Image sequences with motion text
......

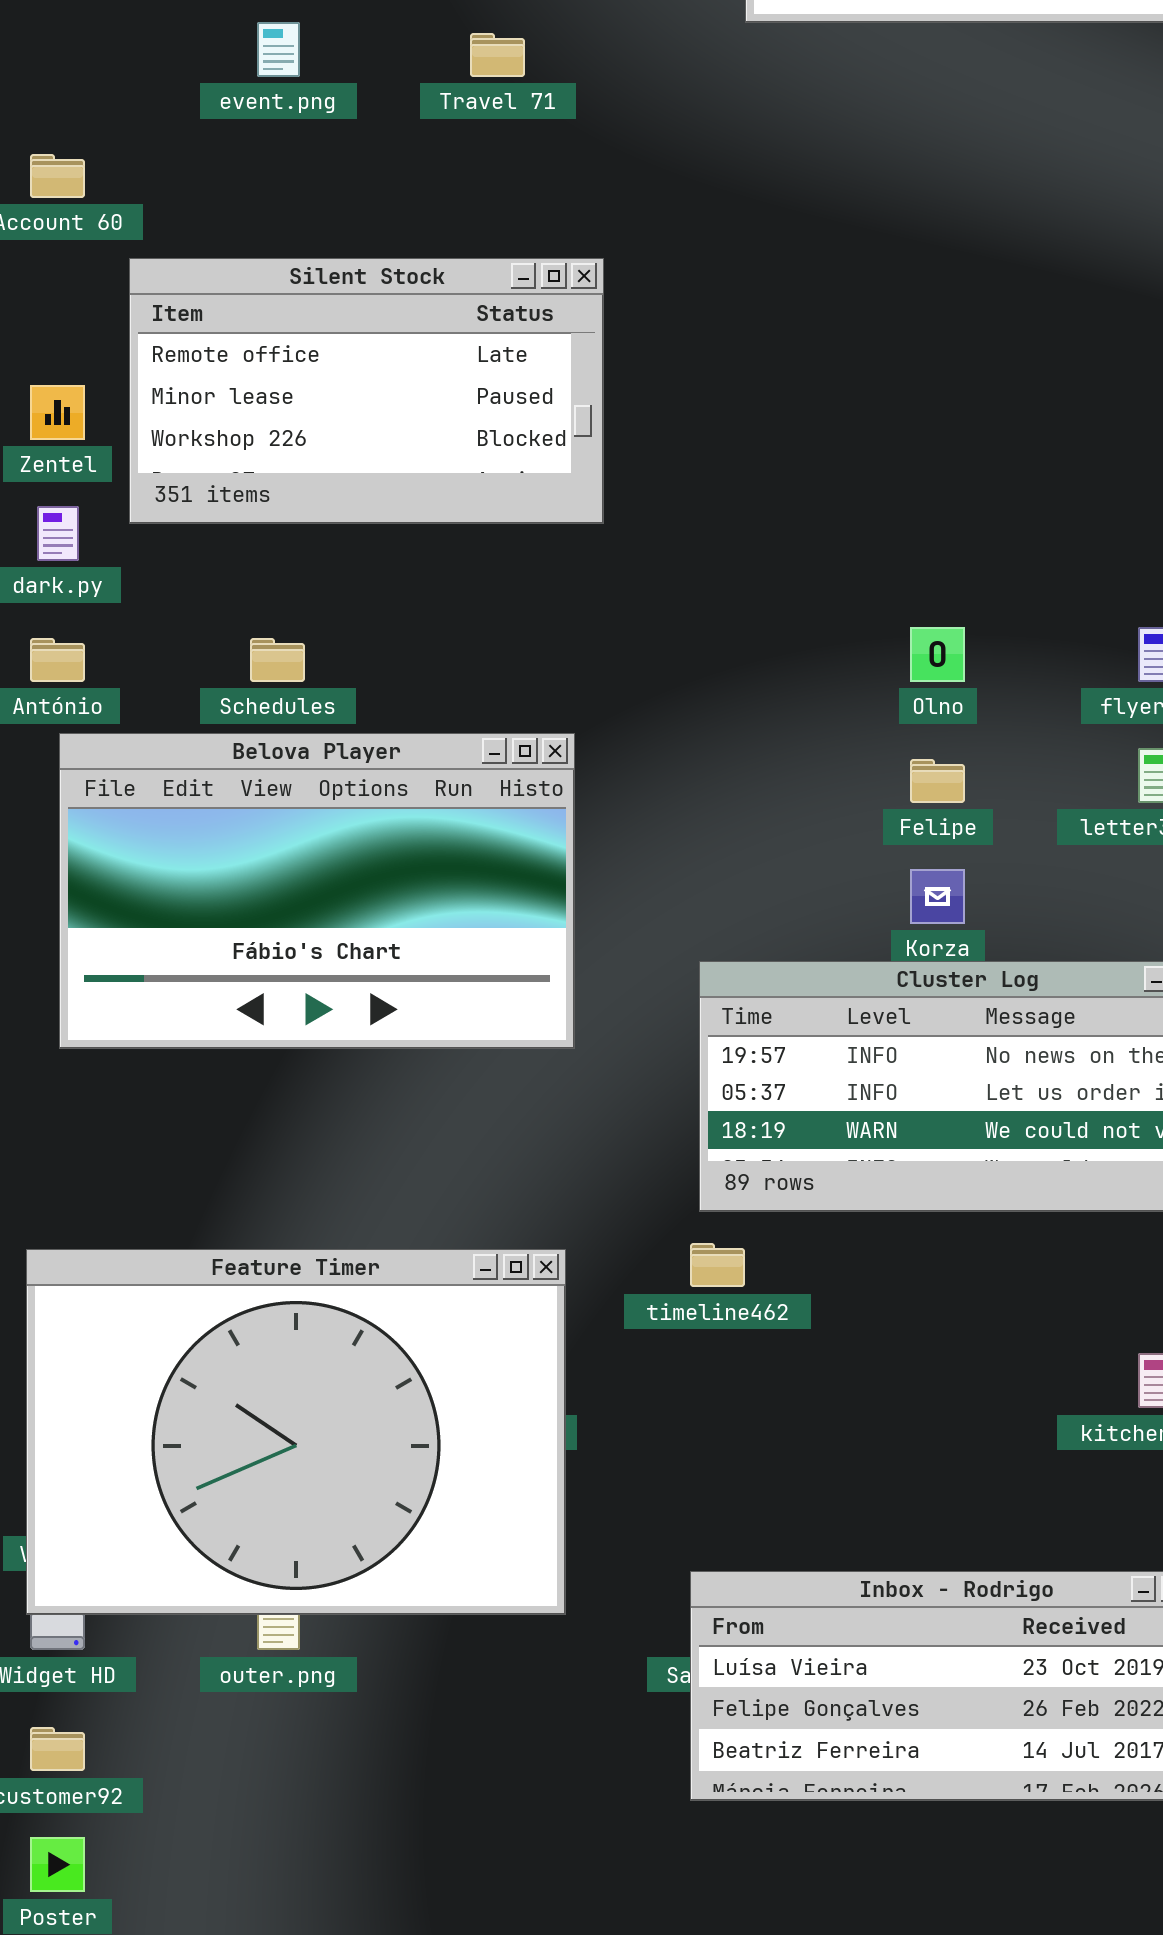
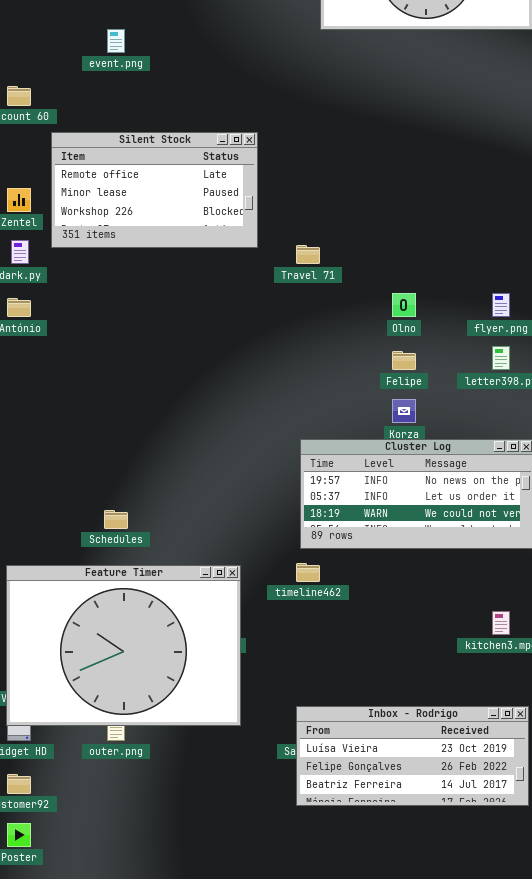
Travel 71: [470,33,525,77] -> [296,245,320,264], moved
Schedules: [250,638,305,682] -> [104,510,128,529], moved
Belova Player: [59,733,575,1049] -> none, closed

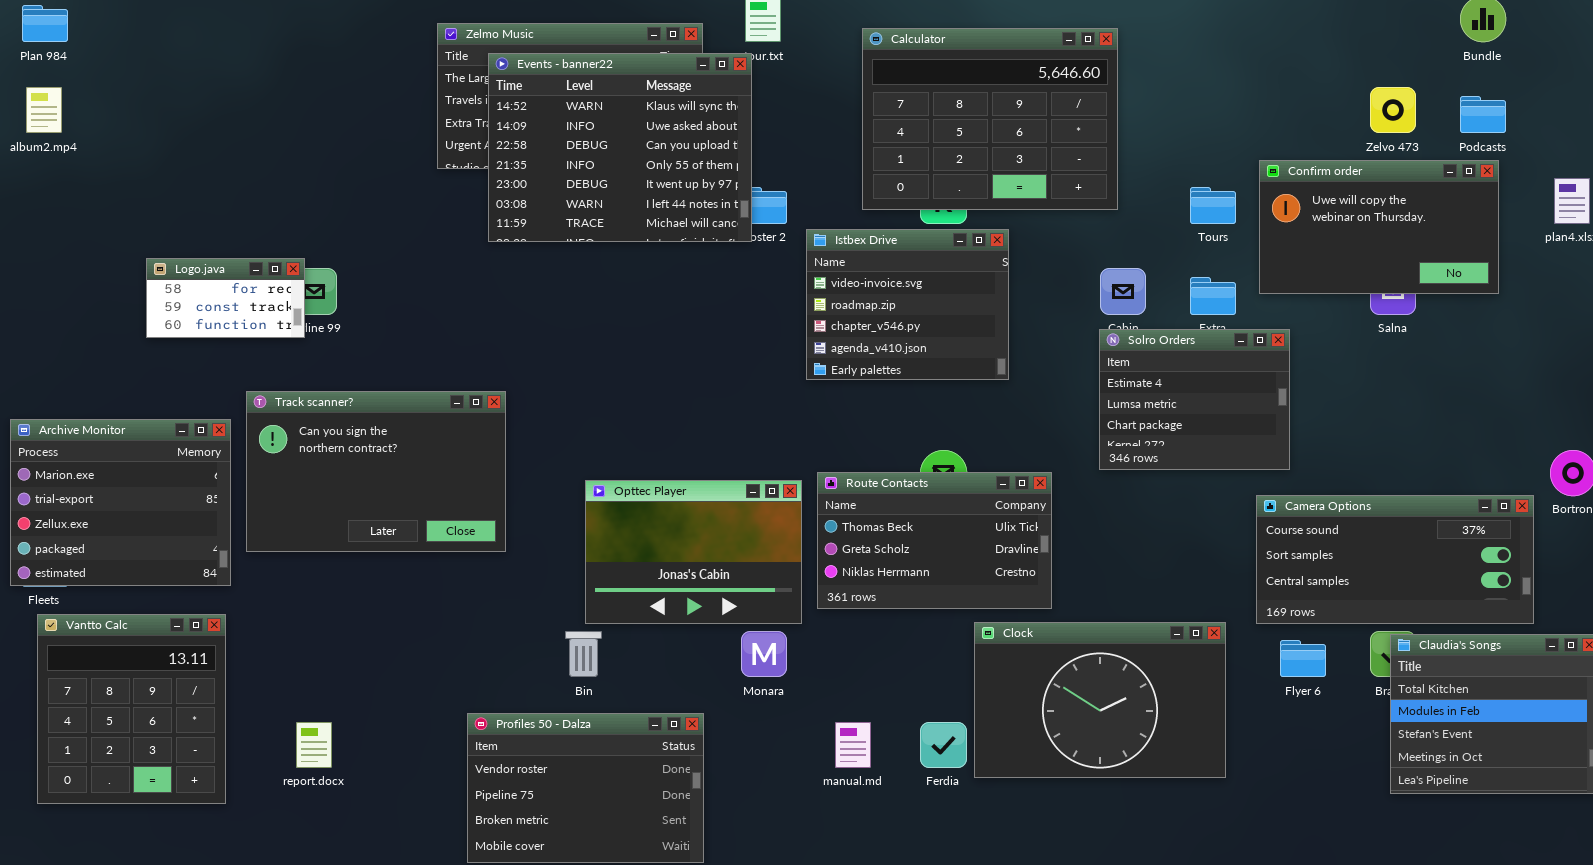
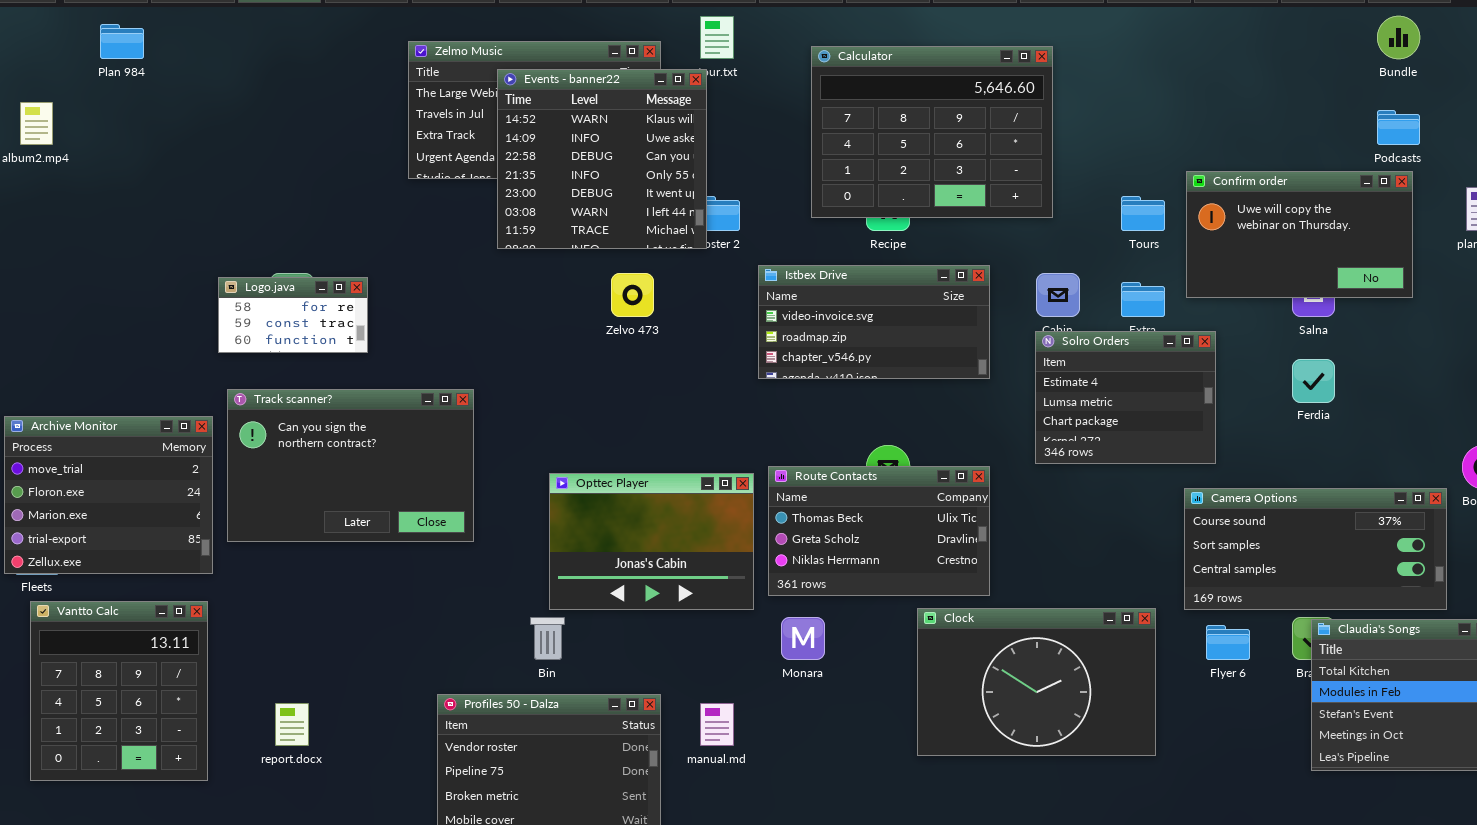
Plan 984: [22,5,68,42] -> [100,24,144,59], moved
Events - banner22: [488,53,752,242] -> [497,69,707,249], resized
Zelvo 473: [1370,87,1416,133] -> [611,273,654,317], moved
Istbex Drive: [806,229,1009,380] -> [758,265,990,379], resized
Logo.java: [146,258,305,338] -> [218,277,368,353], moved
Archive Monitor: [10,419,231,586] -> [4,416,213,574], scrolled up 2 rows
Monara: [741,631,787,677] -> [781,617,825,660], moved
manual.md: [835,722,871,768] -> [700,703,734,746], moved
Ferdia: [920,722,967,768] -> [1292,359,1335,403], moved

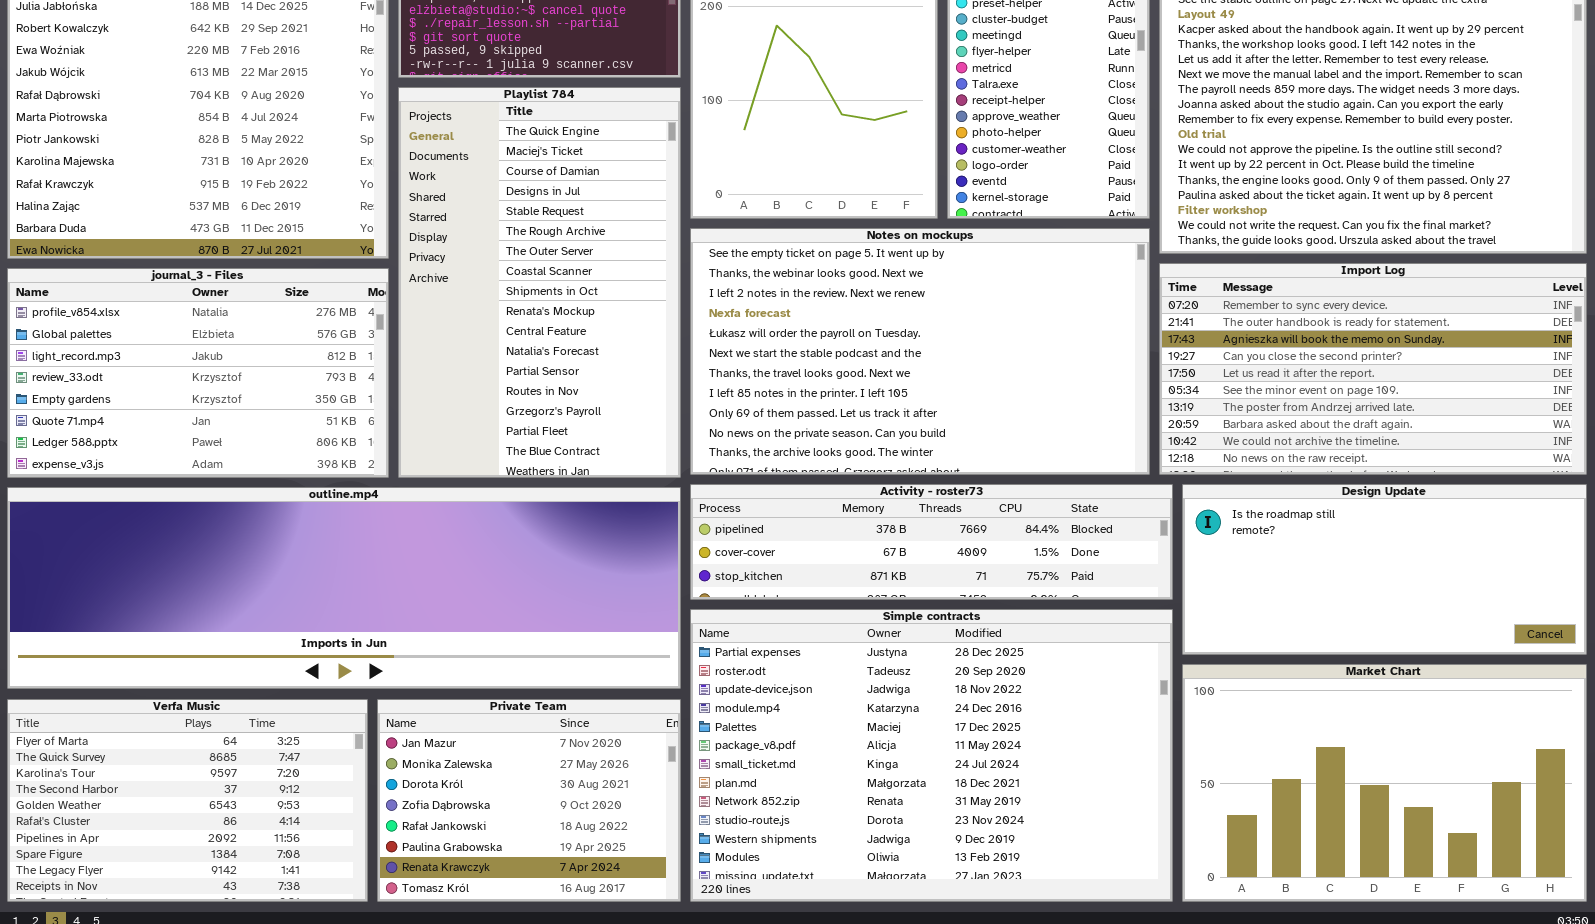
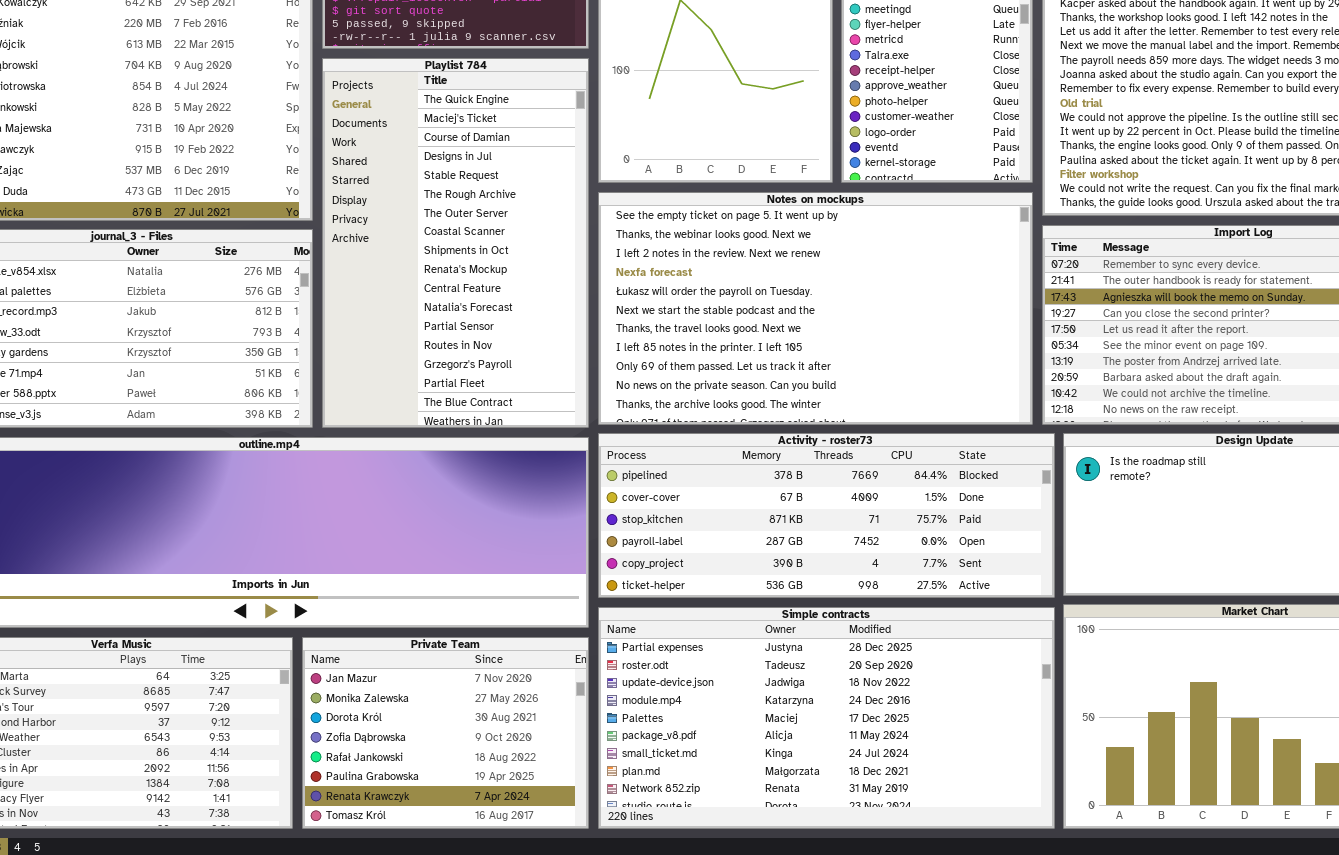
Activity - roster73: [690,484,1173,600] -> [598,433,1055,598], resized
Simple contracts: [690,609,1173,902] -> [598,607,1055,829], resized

......

Task details:
What belongs in the answer is each line of the data that has the word "resized".

Written solution:
Events - banner22: [488,53,752,242] -> [497,69,707,249], resized
Istbex Drive: [806,229,1009,380] -> [758,265,990,379], resized
Activity - roster73: [690,484,1173,600] -> [598,433,1055,598], resized
Simple contracts: [690,609,1173,902] -> [598,607,1055,829], resized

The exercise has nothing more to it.